**Task directions:**
Format everything from the start of the material down to the line containing "warehouse [296, 763]", inclusive, as a JSON list of strings with one string per line and no blank lines. Leave the pictures out.

[Entries on target coordinates]
****************************************
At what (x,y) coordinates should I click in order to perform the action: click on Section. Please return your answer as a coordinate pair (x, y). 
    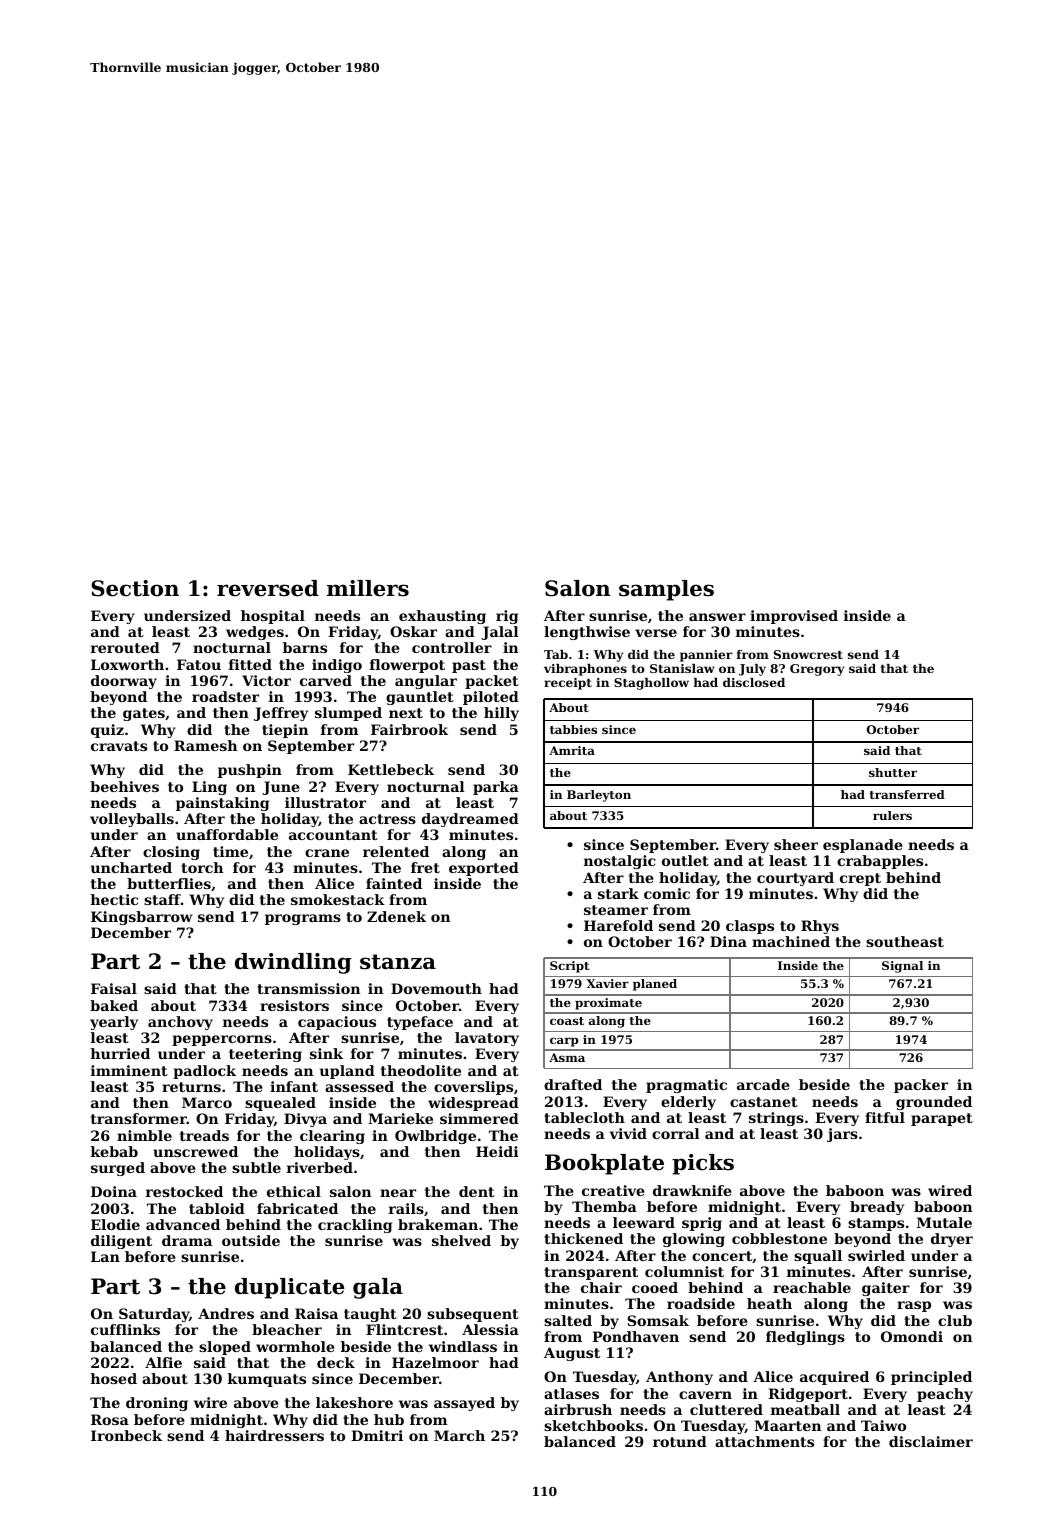
    Looking at the image, I should click on (135, 588).
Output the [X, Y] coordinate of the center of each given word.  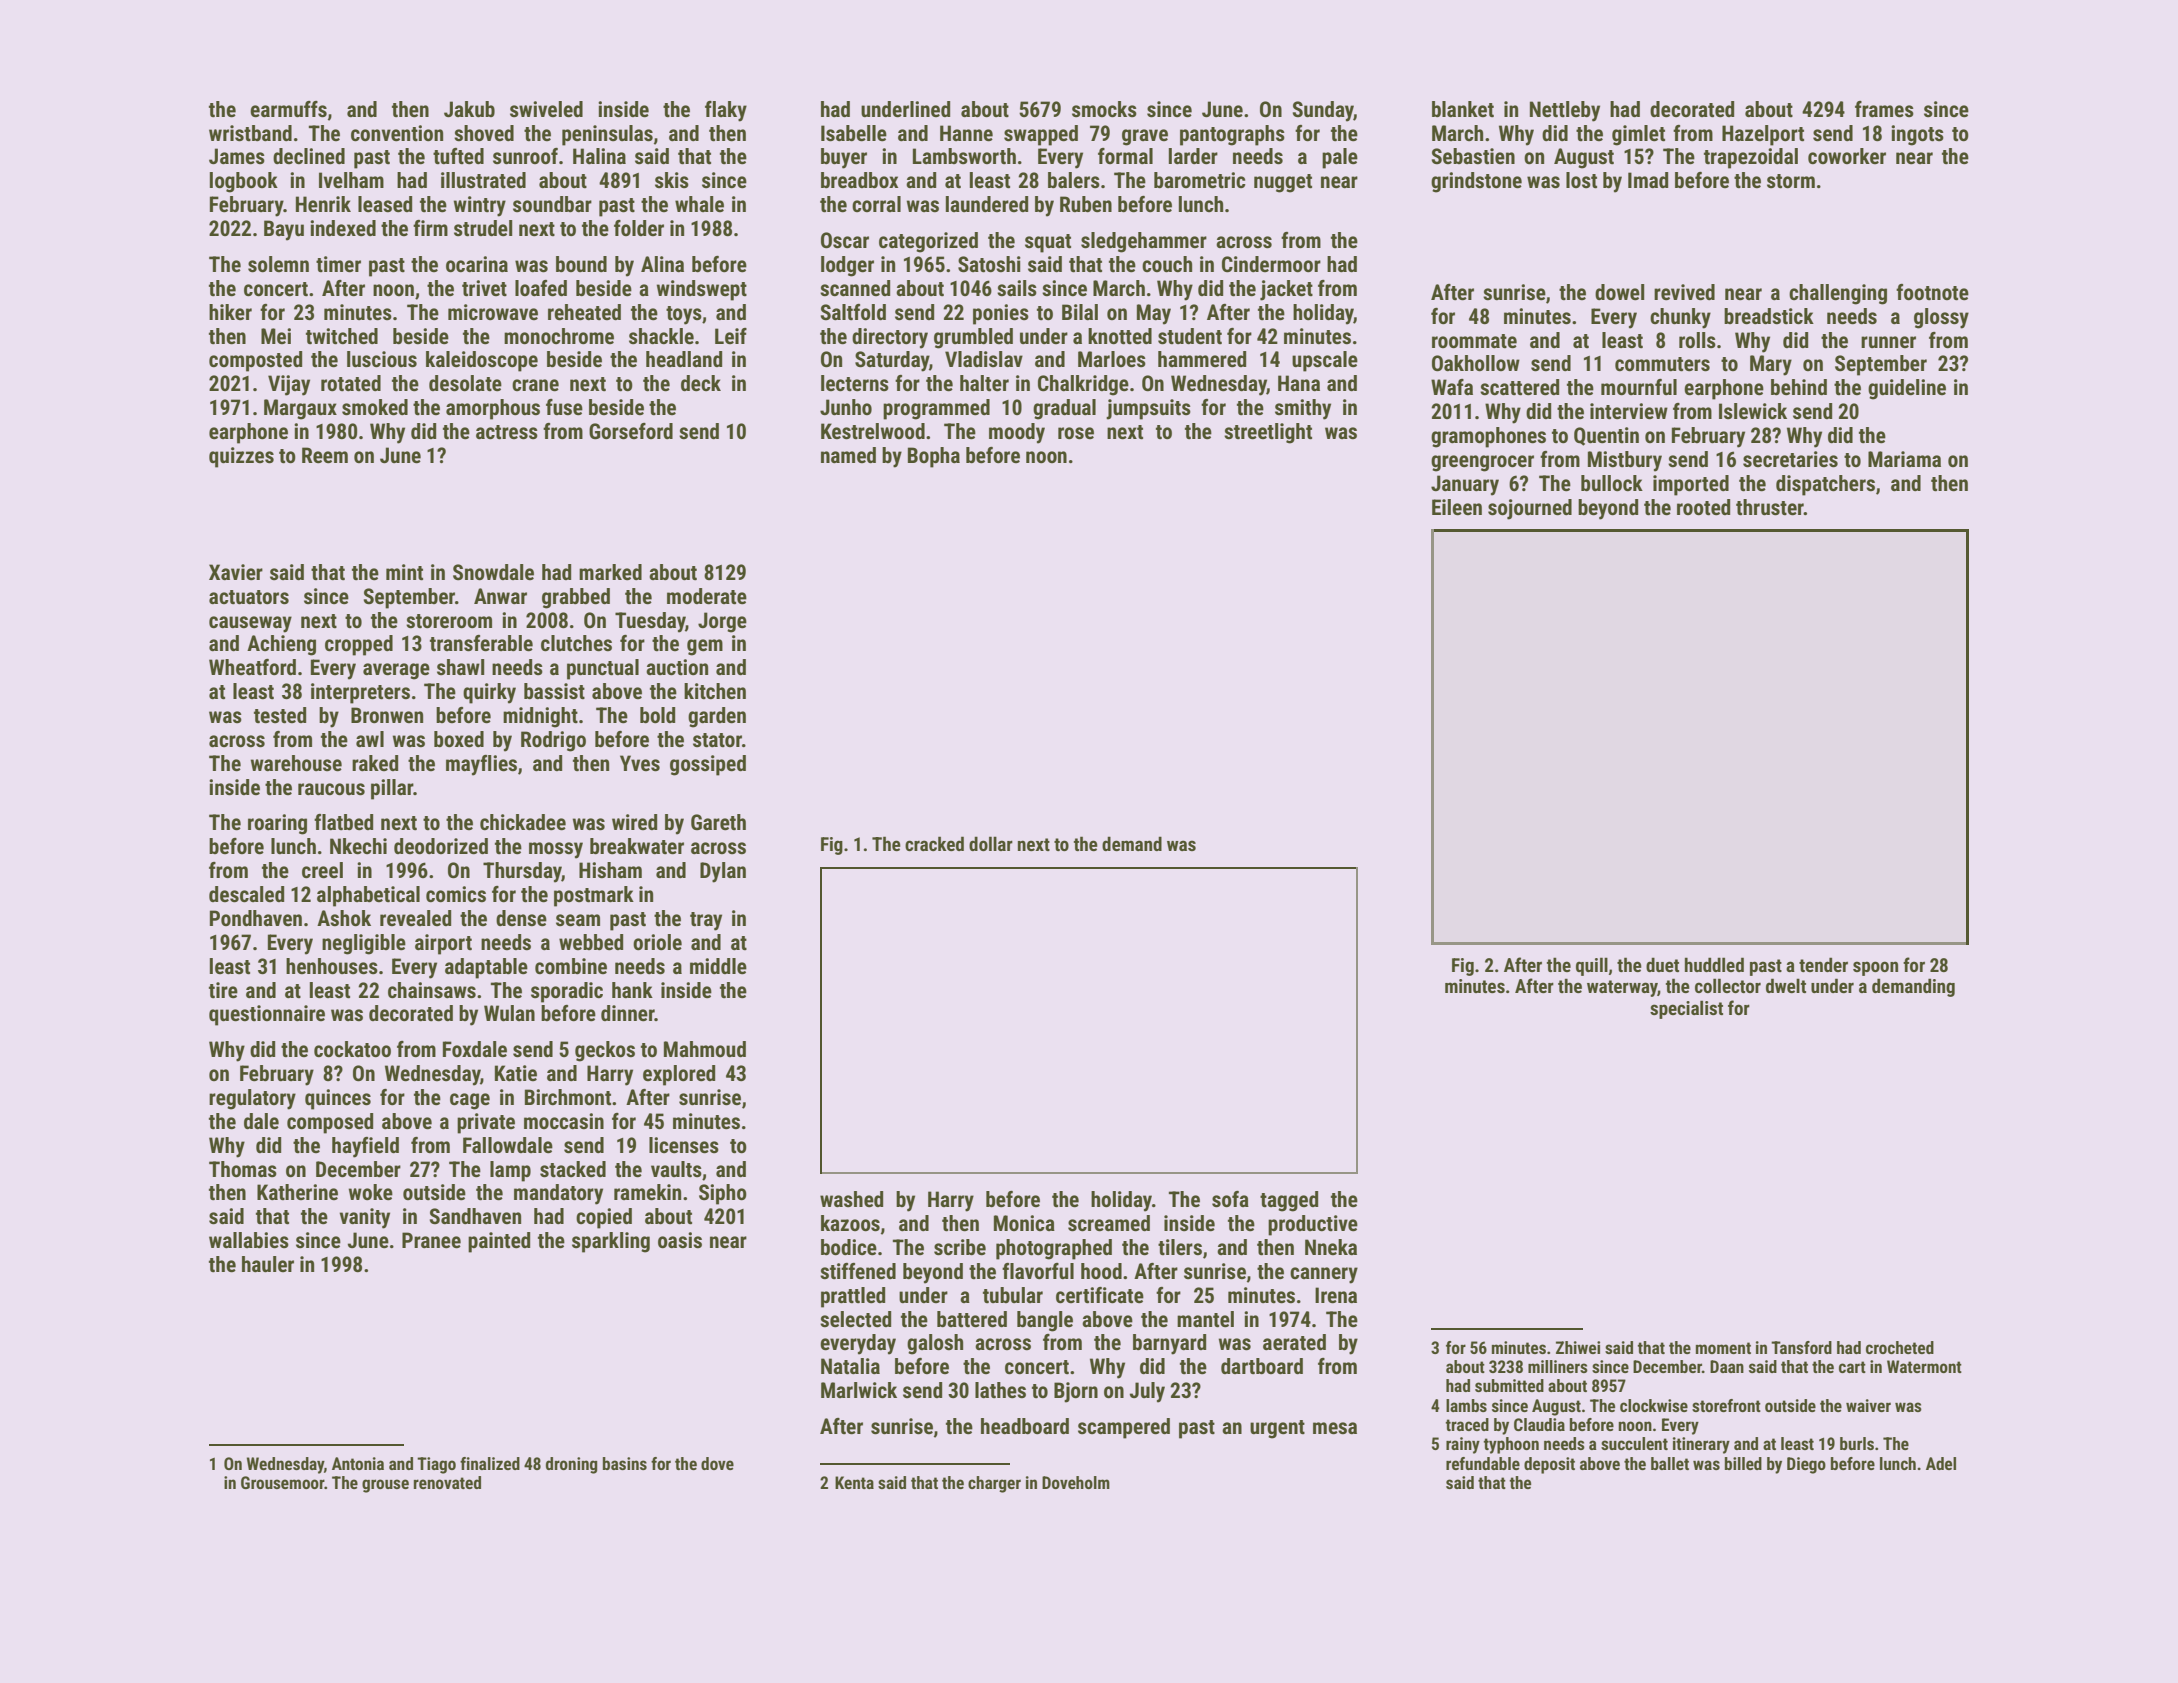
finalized [490, 1463]
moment [1723, 1348]
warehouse [296, 763]
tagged [1289, 1201]
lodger [847, 266]
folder [639, 228]
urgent [1277, 1429]
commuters [1662, 364]
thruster [1770, 507]
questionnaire [267, 1015]
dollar [991, 843]
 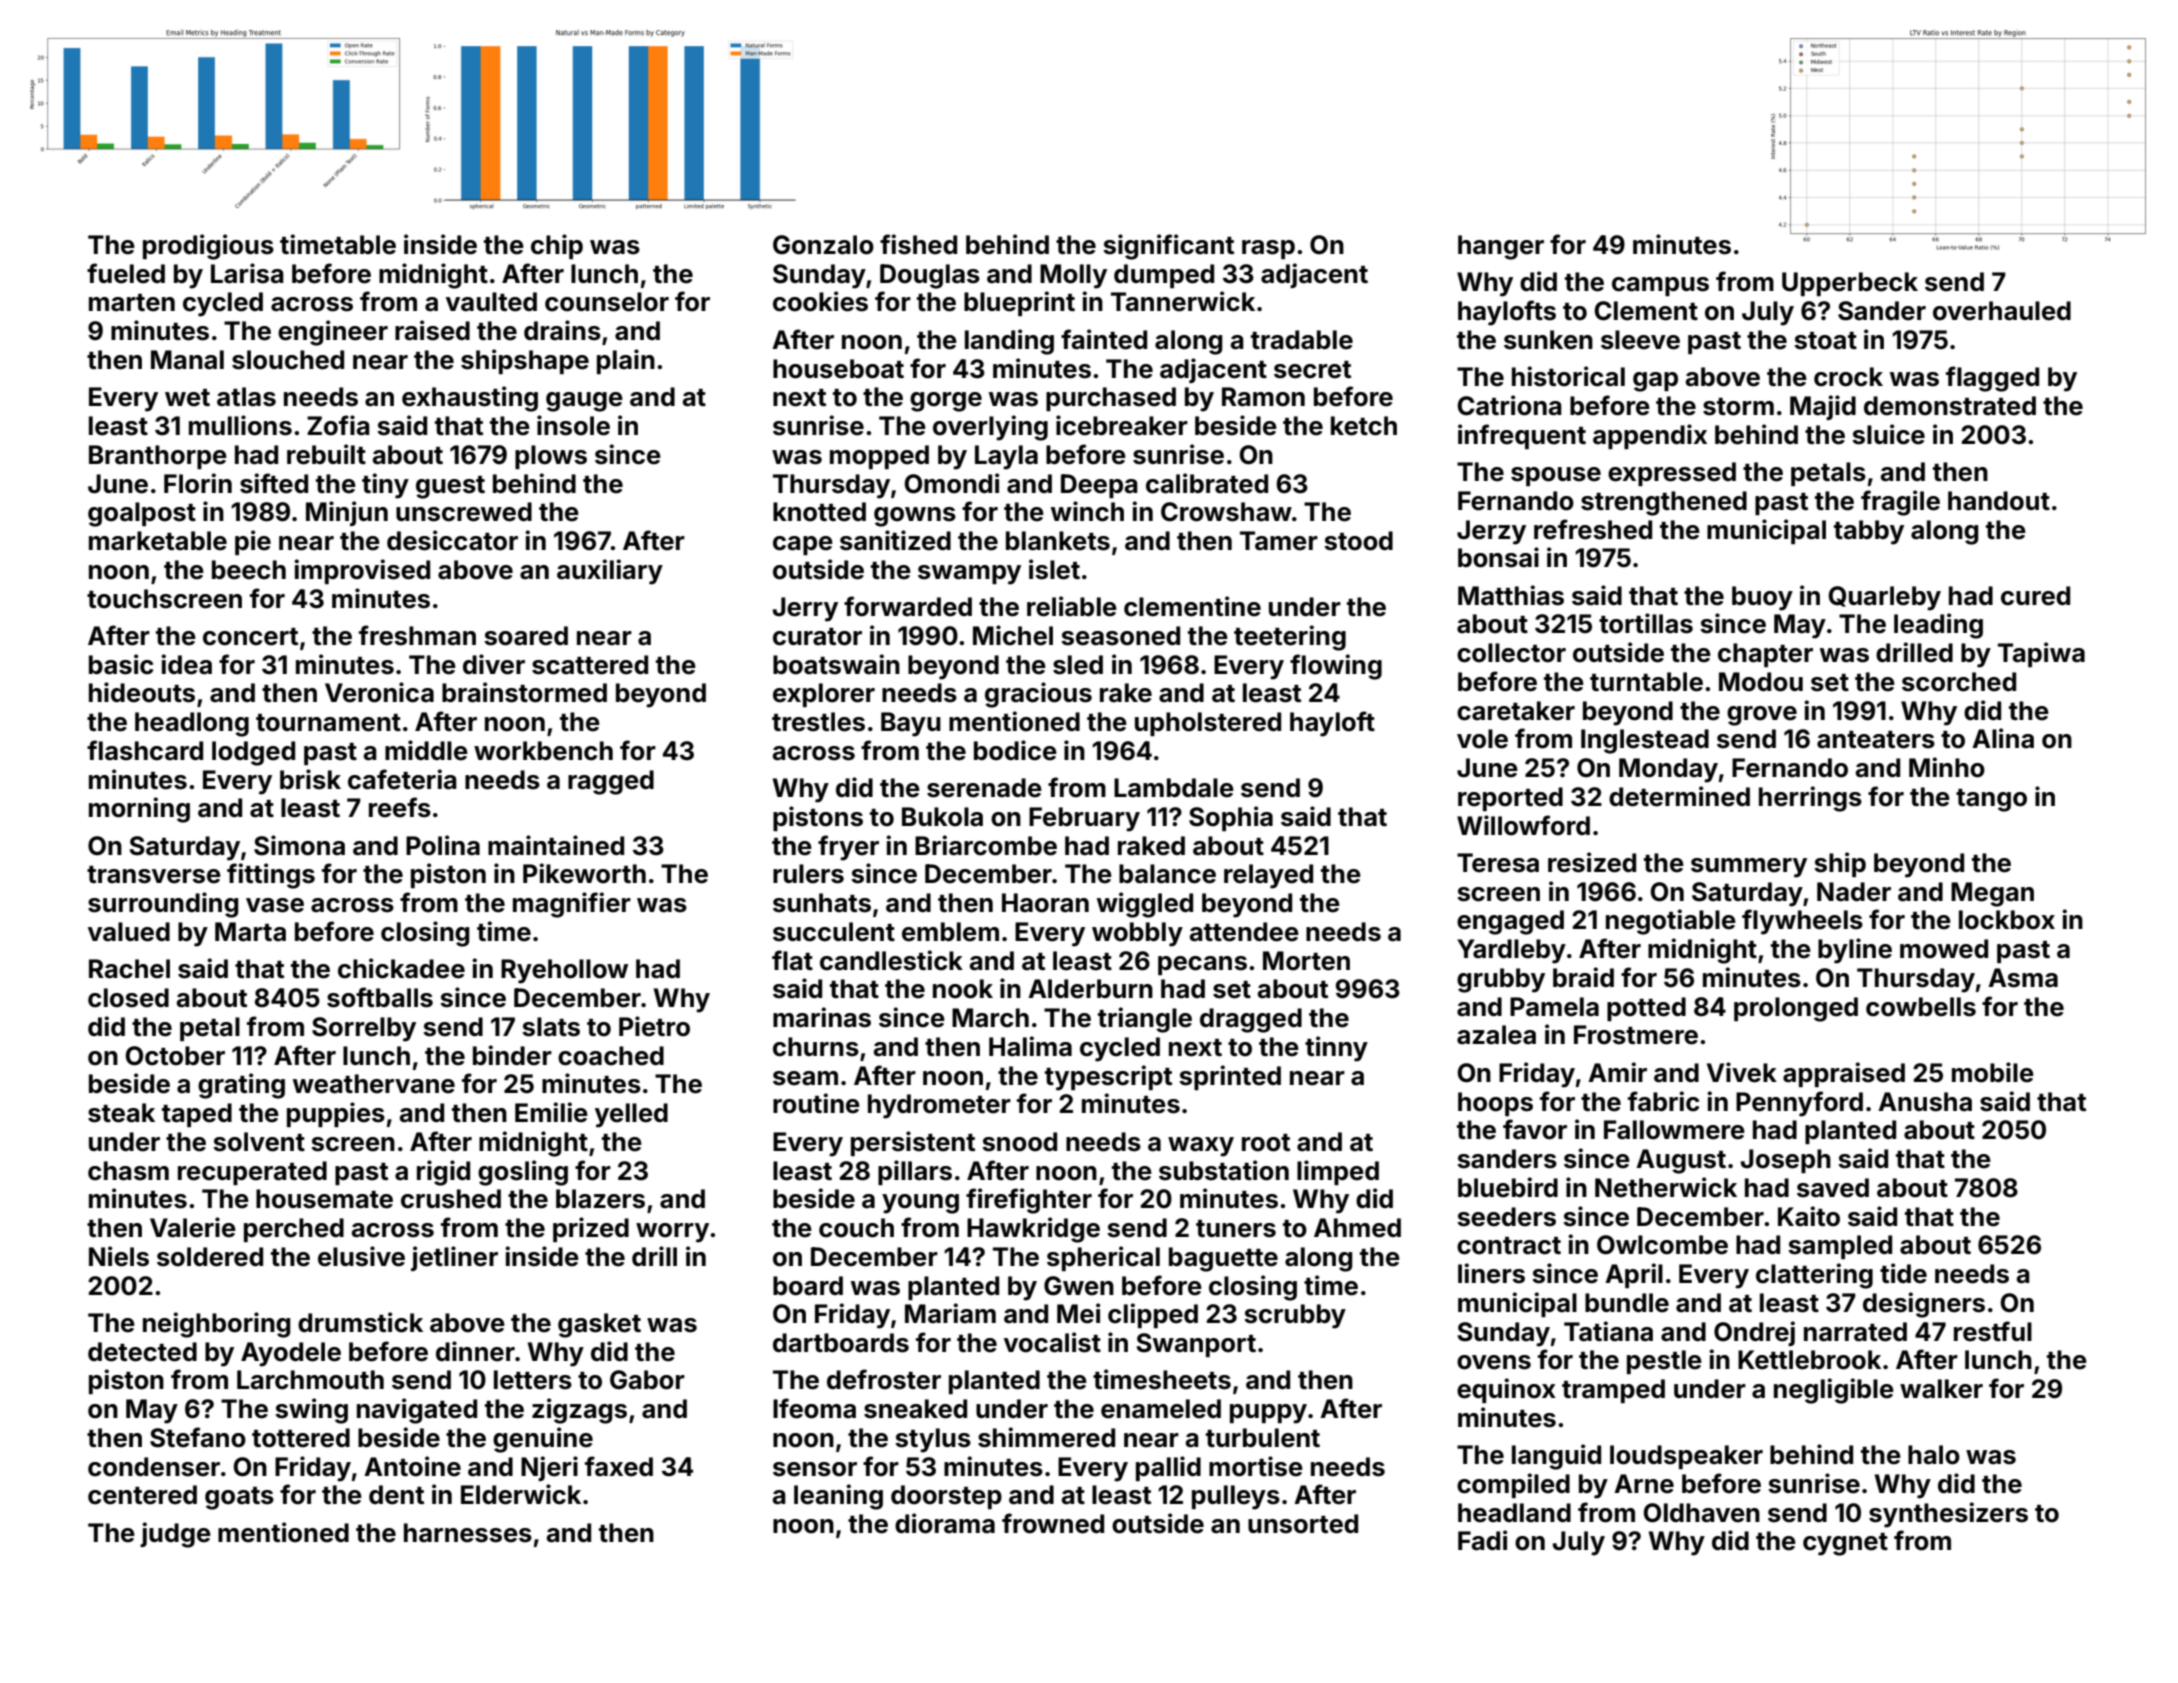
****************************************
**Reply to the task:**
[
  "At what (x,y) coordinates should I click in order to perform the action: click on Section. Please return your answer as a coordinate pair (x, y). ",
  "    Looking at the image, I should click on (135, 588).",
  "Output the [X, Y] coordinate of the center of each given word.  ",
  "finalized [490, 1463]",
  "moment [1723, 1348]",
  "warehouse [296, 763]"
]